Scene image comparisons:
________

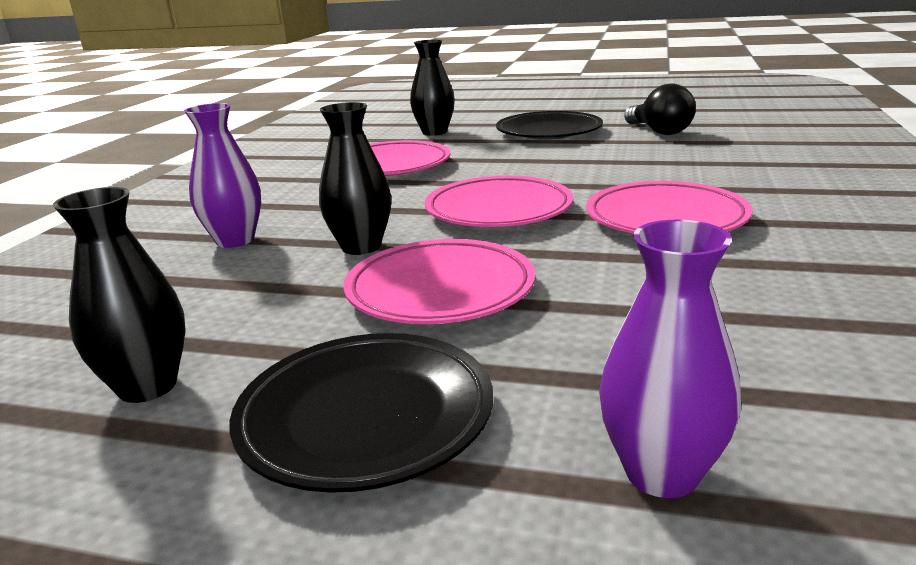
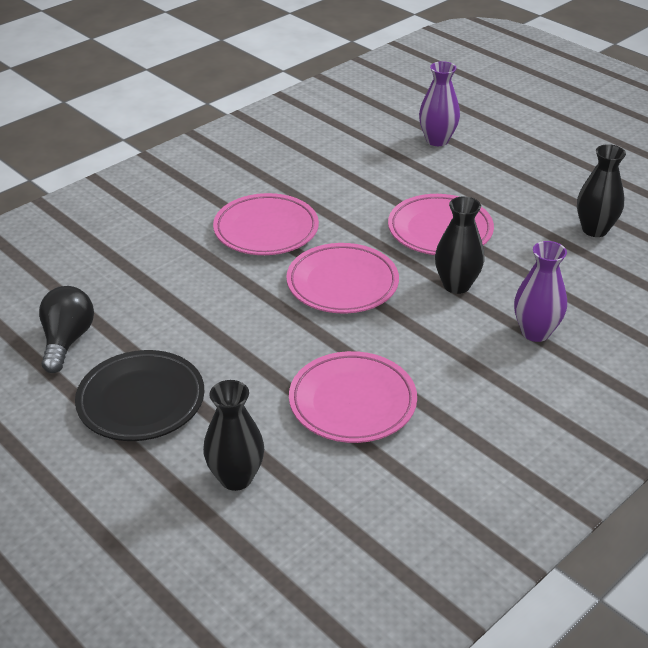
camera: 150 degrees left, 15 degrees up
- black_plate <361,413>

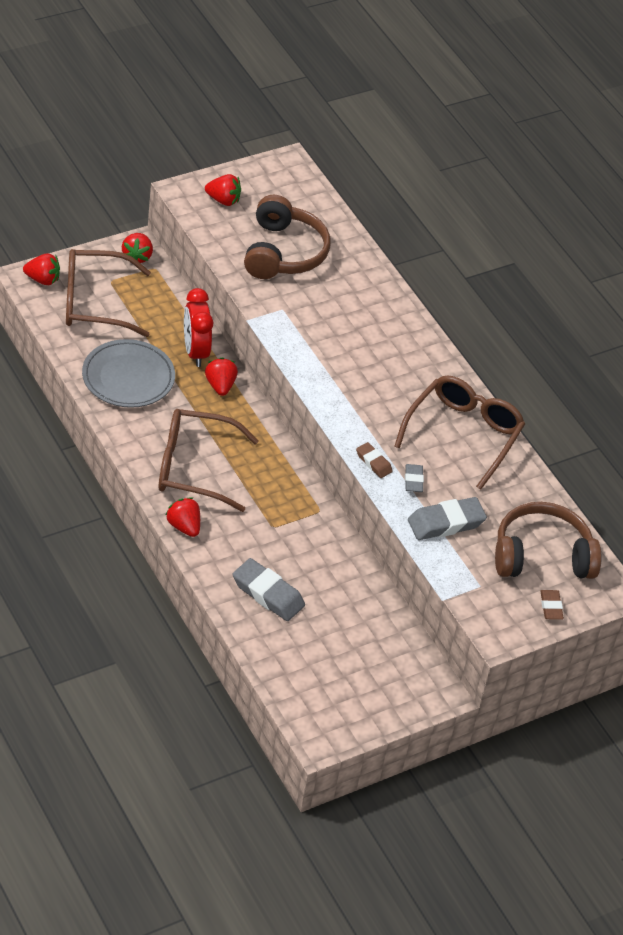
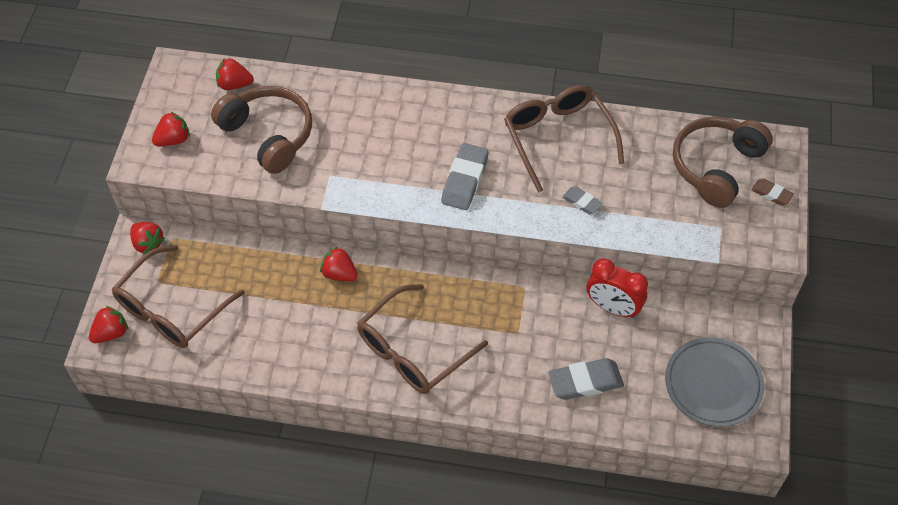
camera: 45 degrees left, 10 degrees up
~ red_clock <198,327> to <617,288>
~ grey_plate <128,373> to <714,382>
- brown_eraser <374,460>
~ grey_eraser <447,518> to <464,176>
~ red_strawberry <182,517> to <235,74>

________

### What to produce:
Starting at the line with "<128,373> to <714,382>", copy every line up to and including the last one in the entries above.

### Response area:
~ grey_plate <128,373> to <714,382>
- brown_eraser <374,460>
~ grey_eraser <447,518> to <464,176>
~ red_strawberry <182,517> to <235,74>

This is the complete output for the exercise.